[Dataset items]
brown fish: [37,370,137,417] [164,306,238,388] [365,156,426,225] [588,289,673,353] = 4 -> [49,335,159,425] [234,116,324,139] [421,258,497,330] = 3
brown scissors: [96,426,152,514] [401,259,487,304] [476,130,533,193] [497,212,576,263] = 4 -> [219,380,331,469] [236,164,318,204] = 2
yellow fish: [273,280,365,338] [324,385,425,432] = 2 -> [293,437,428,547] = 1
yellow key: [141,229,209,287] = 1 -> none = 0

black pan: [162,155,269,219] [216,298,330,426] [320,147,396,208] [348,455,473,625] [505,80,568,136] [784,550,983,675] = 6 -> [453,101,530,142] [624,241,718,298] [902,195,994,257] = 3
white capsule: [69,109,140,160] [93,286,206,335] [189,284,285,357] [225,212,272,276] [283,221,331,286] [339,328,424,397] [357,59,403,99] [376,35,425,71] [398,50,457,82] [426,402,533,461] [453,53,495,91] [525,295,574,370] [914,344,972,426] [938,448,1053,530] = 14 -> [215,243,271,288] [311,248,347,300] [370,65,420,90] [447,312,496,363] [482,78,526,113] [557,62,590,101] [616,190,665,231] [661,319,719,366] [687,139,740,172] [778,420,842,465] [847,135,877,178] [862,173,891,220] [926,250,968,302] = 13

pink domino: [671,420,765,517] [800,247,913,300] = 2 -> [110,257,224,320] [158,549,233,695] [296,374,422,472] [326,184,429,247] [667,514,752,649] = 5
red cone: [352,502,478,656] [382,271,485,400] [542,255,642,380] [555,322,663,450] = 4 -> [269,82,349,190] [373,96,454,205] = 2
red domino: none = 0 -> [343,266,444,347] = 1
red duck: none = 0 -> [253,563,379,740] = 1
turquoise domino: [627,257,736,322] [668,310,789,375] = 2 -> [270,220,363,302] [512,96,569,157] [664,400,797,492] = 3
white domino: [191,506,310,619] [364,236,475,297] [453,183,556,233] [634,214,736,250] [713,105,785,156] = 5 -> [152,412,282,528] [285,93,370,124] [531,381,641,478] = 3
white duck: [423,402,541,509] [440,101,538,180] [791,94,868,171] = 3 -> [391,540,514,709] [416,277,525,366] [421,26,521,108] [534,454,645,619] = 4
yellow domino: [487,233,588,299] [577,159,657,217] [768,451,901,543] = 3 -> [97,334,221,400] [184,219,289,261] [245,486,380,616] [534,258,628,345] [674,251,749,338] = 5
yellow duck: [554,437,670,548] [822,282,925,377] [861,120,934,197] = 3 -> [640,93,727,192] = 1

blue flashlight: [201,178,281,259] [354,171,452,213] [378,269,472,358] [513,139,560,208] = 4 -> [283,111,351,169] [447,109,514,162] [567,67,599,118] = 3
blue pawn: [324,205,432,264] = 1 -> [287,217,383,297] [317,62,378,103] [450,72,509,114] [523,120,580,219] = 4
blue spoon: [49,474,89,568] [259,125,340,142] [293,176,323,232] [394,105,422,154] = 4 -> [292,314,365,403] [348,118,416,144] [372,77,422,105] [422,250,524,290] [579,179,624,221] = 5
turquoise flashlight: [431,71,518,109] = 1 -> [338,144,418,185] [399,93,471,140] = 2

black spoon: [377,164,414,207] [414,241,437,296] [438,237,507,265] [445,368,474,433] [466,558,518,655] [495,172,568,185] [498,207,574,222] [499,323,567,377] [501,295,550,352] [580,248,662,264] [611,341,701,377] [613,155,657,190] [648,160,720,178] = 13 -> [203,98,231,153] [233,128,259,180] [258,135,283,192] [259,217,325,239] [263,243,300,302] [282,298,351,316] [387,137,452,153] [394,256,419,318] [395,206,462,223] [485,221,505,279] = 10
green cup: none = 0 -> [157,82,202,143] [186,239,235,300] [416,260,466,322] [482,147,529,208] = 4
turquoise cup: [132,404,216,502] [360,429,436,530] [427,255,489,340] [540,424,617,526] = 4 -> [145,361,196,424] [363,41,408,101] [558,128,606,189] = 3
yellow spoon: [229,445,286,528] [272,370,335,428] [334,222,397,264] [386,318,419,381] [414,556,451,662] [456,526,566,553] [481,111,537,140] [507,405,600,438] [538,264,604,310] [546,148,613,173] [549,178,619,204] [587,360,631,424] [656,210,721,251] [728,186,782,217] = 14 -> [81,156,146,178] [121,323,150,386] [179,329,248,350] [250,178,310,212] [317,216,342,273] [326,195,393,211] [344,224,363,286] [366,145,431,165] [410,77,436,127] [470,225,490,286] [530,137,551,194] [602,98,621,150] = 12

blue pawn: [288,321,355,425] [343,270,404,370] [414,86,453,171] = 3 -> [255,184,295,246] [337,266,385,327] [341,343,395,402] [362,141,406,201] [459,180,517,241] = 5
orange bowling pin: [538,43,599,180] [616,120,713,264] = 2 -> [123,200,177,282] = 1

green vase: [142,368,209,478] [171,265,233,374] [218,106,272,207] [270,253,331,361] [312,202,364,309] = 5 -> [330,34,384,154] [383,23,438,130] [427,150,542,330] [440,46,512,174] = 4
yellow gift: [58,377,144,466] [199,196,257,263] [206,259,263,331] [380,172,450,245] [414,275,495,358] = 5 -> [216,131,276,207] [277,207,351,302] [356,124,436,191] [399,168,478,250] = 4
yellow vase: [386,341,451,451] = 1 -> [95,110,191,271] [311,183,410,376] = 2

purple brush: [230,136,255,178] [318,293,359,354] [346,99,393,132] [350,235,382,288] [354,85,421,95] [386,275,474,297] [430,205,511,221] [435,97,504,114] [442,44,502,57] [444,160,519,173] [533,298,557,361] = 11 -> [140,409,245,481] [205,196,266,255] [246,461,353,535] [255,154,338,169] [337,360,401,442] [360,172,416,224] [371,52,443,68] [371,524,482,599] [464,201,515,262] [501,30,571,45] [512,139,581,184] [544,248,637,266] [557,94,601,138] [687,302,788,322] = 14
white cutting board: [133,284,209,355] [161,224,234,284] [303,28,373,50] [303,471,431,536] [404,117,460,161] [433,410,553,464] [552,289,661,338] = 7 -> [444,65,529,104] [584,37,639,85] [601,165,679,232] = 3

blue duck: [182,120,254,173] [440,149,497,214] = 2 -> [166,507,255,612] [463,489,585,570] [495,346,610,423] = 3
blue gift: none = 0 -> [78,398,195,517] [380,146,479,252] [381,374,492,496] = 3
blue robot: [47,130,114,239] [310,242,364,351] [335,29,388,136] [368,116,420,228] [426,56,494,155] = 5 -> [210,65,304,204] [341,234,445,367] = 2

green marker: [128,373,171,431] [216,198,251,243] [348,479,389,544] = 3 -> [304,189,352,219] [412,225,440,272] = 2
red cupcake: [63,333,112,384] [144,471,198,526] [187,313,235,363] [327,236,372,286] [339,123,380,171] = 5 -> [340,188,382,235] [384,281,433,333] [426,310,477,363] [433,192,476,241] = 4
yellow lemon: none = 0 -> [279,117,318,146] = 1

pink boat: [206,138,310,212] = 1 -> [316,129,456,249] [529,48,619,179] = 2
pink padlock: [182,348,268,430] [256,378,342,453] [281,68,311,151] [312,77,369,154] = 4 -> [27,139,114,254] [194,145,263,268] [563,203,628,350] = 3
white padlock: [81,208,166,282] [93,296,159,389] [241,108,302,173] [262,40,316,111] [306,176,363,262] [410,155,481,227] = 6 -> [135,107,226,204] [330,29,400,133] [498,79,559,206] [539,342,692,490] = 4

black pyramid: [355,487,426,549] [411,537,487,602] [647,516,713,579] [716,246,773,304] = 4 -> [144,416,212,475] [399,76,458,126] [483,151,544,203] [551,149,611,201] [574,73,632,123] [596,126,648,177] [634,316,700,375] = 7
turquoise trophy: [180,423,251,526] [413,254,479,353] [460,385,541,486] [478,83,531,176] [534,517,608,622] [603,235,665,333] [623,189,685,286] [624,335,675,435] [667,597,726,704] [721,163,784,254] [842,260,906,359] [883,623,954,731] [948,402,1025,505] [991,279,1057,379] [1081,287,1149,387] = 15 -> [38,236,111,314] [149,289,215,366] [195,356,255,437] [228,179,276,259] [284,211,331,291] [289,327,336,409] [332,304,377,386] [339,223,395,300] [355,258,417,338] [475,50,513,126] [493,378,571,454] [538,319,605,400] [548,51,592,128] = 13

EXERCISE: Starting with the first line of the entries and ending with the line that has "black pan: [162,155,269,219]", copy each line exactly and add nothing.

SOLUTION FOR THIS TASK:
brown fish: [37,370,137,417] [164,306,238,388] [365,156,426,225] [588,289,673,353] = 4 -> [49,335,159,425] [234,116,324,139] [421,258,497,330] = 3
brown scissors: [96,426,152,514] [401,259,487,304] [476,130,533,193] [497,212,576,263] = 4 -> [219,380,331,469] [236,164,318,204] = 2
yellow fish: [273,280,365,338] [324,385,425,432] = 2 -> [293,437,428,547] = 1
yellow key: [141,229,209,287] = 1 -> none = 0

black pan: [162,155,269,219] [216,298,330,426] [320,147,396,208] [348,455,473,625] [505,80,568,136] [784,550,983,675] = 6 -> [453,101,530,142] [624,241,718,298] [902,195,994,257] = 3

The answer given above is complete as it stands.